Your objective - Starting from the line that holds "(365, 182) = (485, 212): black", print every line through the end of the records, first and last included.
==============================
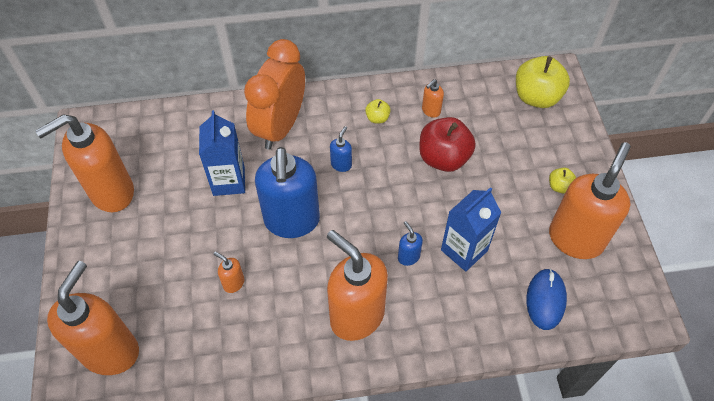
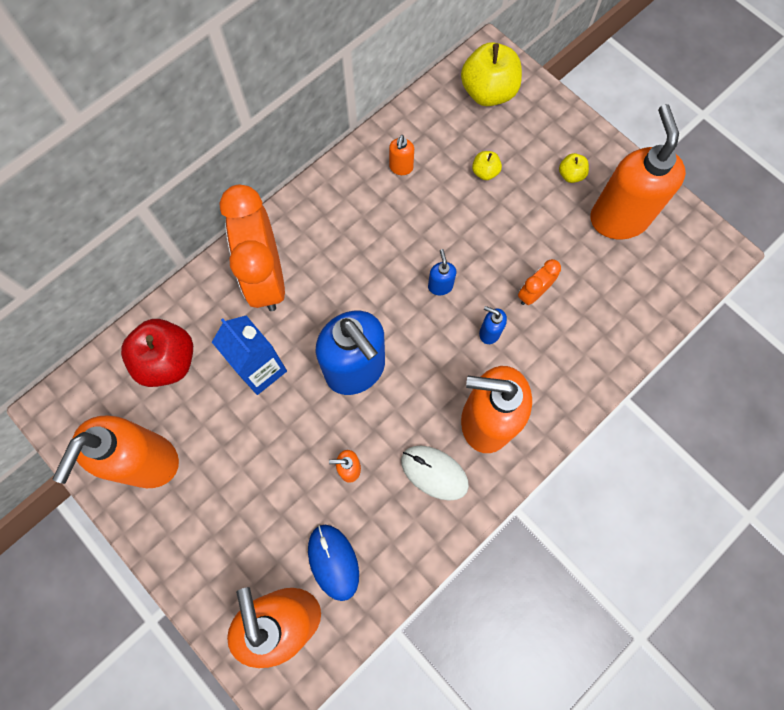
camera: 35 degrees left, 15 degrees up
(290, 326) = (434, 472): none -> white mouse
(341, 164) = (358, 279): blue soap dispenser -> blue soap dispenser (440, 286)
(377, 118) = (355, 207): yellow apple -> yellow apple (485, 172)
(443, 158) = (449, 211): red apple -> red apple (168, 361)
(464, 250) = (533, 293): blue carton -> orange clock
(545, 300) = (632, 294): blue mouse -> blue mouse (333, 562)

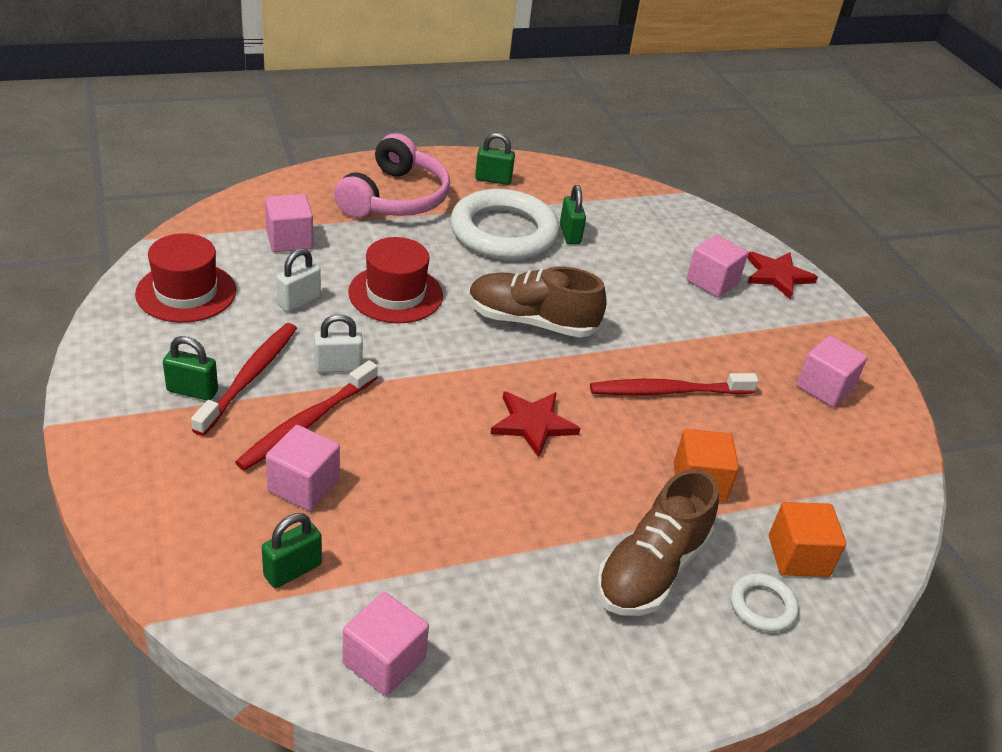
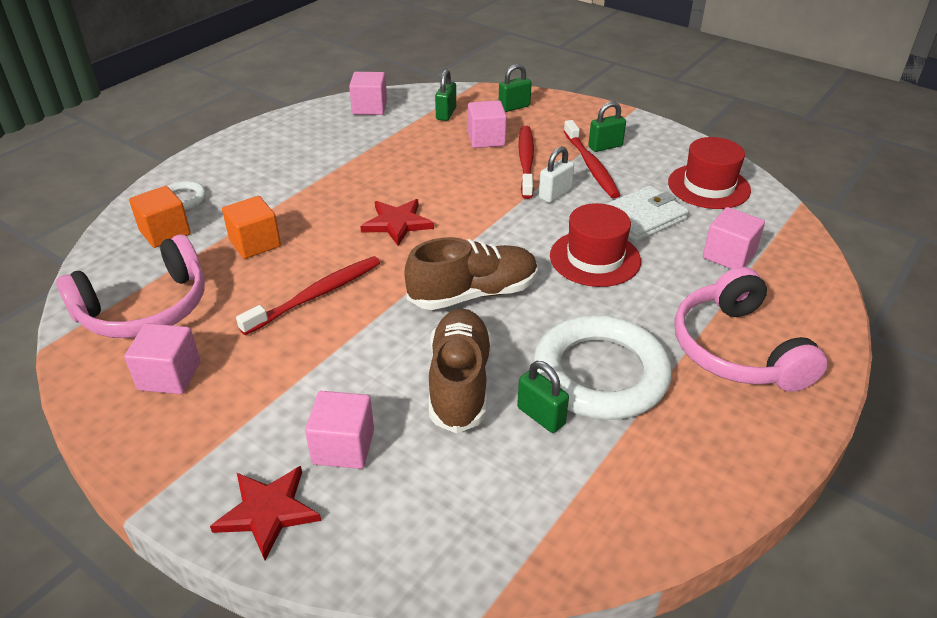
camera: 150 degrees right, 0 degrees up
(299, 301) = (642, 217): white padlock -> white wallet
(493, 179) = (703, 446): green padlock -> green padlock (514, 107)
(651, 569) = (262, 187): brown shoe -> brown shoe (459, 383)
(836, 462) = (145, 308): none -> pink headphones

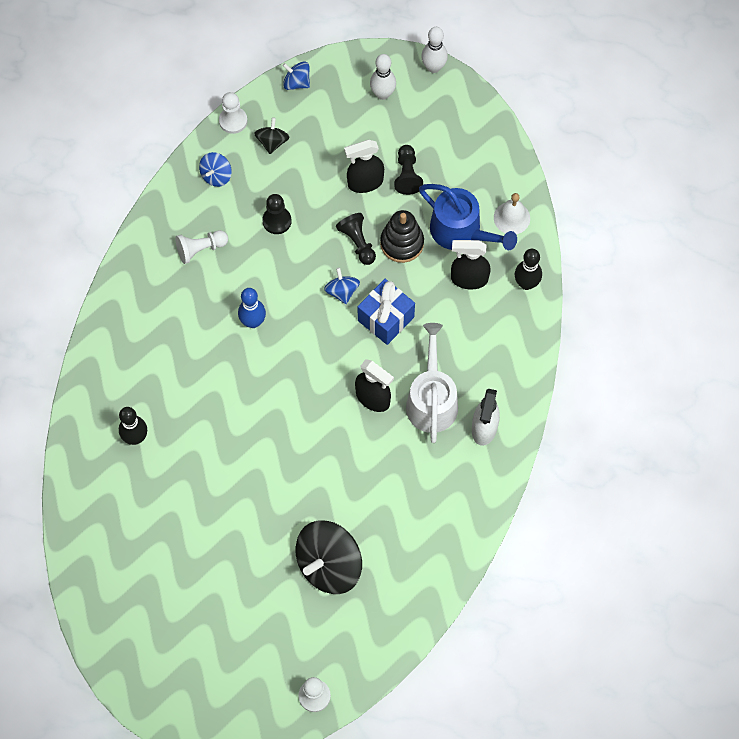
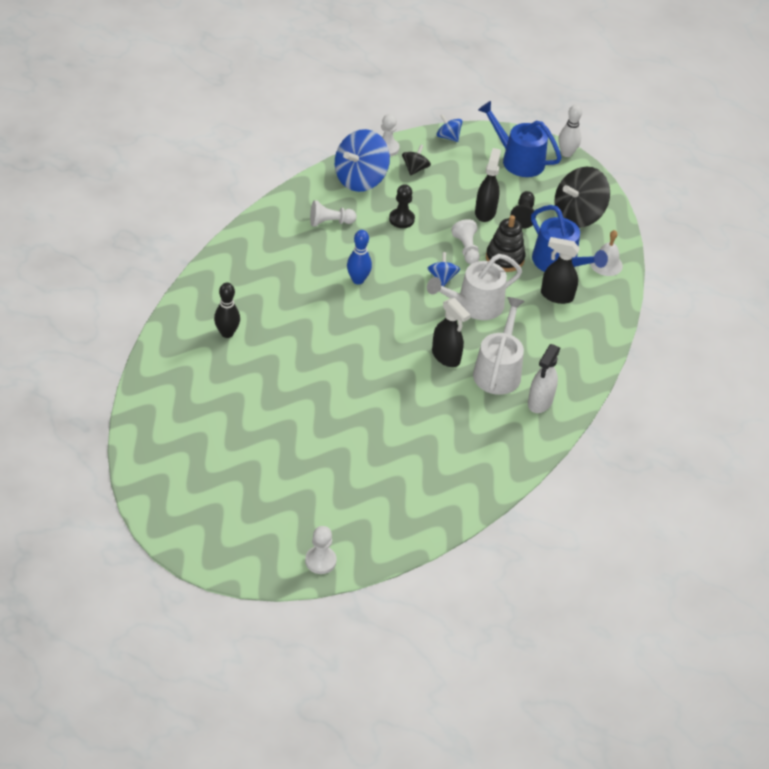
camera: 10 degrees right, 20 degrees down
(216, 176) = (360, 179): blue spinning top -> blue spinning top, size x2.00
(329, 565) = (367, 466): black spinning top -> black spinning top (578, 215)
(357, 243) = (466, 249): black pawn -> white pawn
(365, 182) = (485, 212): black spray bottle -> black spray bottle turned 105 degrees clockwise
(383, 94) = (518, 160): white bowling pin -> blue watering can
(386, 319) = (475, 305): blue gift -> white watering can
(526, 284) = (606, 311): black bowling pin -> none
==============================
Result of the exercise -
(365, 182) = (485, 212): black spray bottle -> black spray bottle turned 105 degrees clockwise
(383, 94) = (518, 160): white bowling pin -> blue watering can
(386, 319) = (475, 305): blue gift -> white watering can
(526, 284) = (606, 311): black bowling pin -> none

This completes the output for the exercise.